● **ASSIGNMENT**: Write out all the data verbatim. Skip images.

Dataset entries

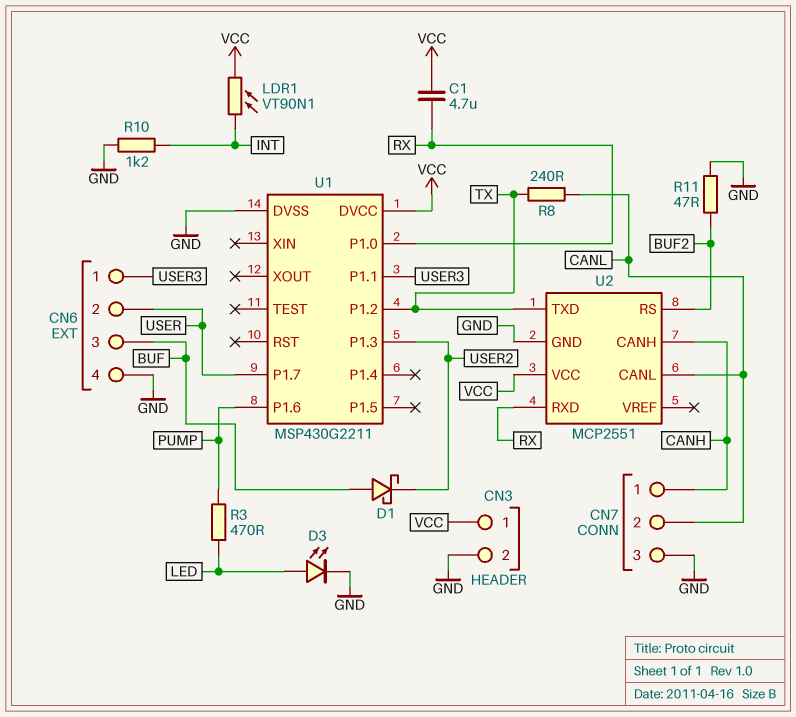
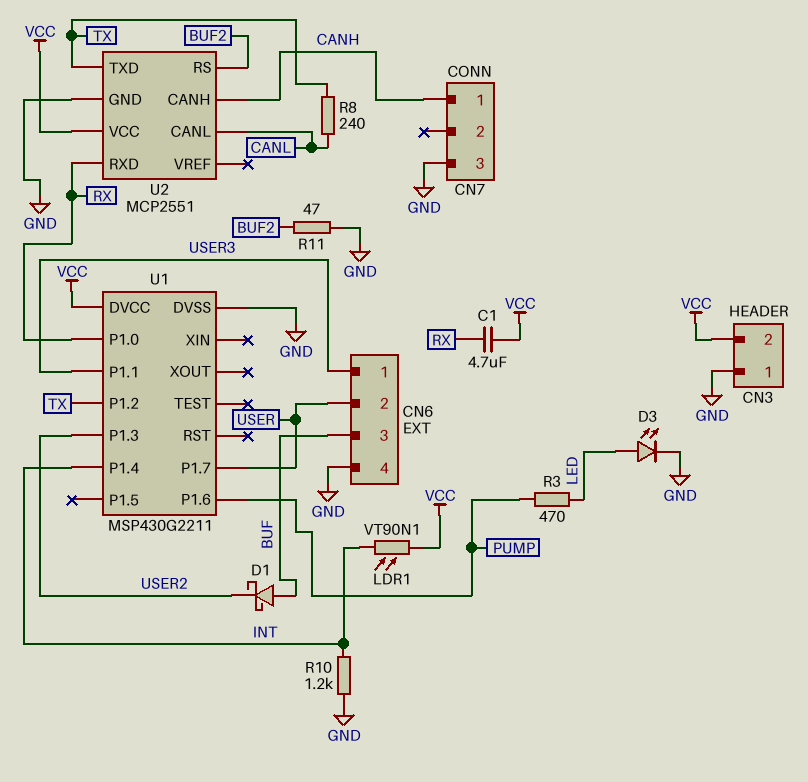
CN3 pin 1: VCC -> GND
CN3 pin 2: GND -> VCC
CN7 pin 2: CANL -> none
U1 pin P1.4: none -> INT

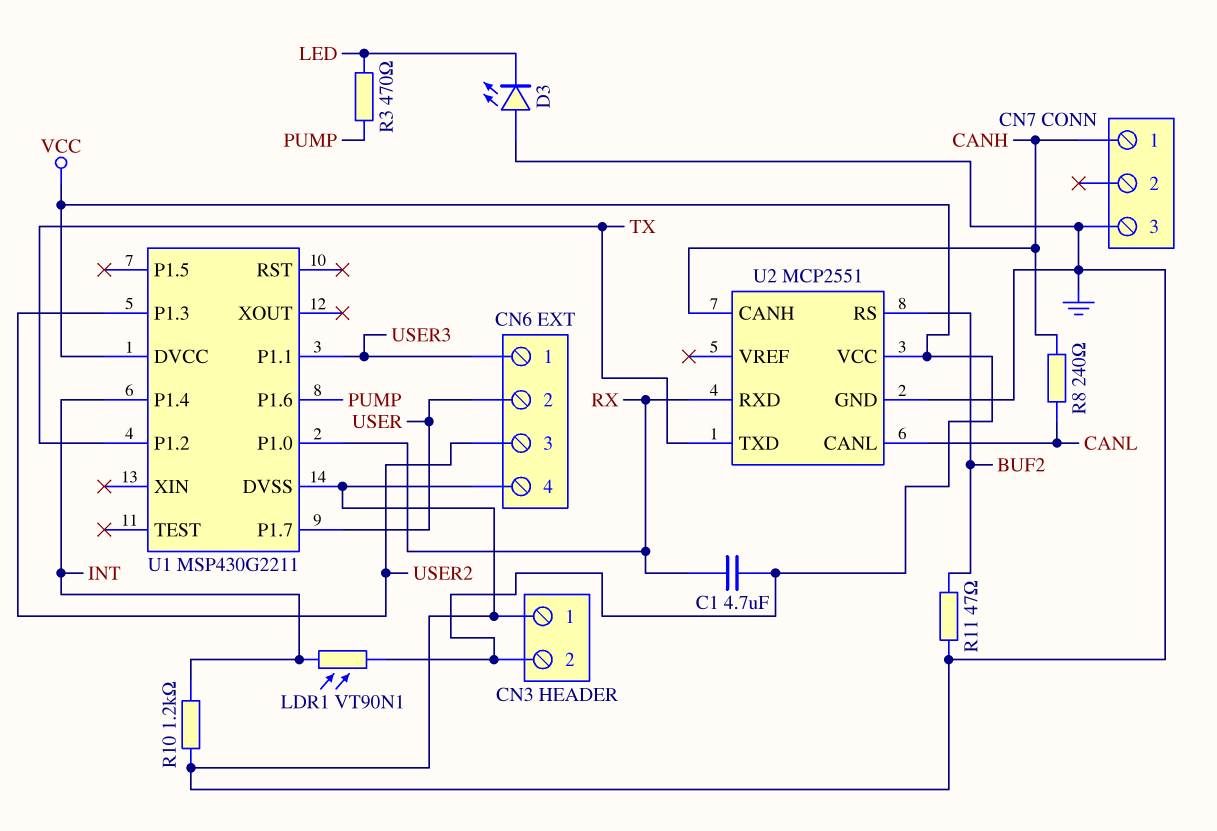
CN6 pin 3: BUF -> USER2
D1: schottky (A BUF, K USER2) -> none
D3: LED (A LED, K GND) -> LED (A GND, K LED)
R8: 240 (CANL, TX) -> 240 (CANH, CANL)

● **ANSWER TO THIS EXERCISE**:
CN3 pin 1: VCC -> GND
CN3 pin 2: GND -> VCC
CN7 pin 2: CANL -> none
U1 pin P1.4: none -> INT

CN6 pin 3: BUF -> USER2
D1: schottky (A BUF, K USER2) -> none
D3: LED (A LED, K GND) -> LED (A GND, K LED)
R8: 240 (CANL, TX) -> 240 (CANH, CANL)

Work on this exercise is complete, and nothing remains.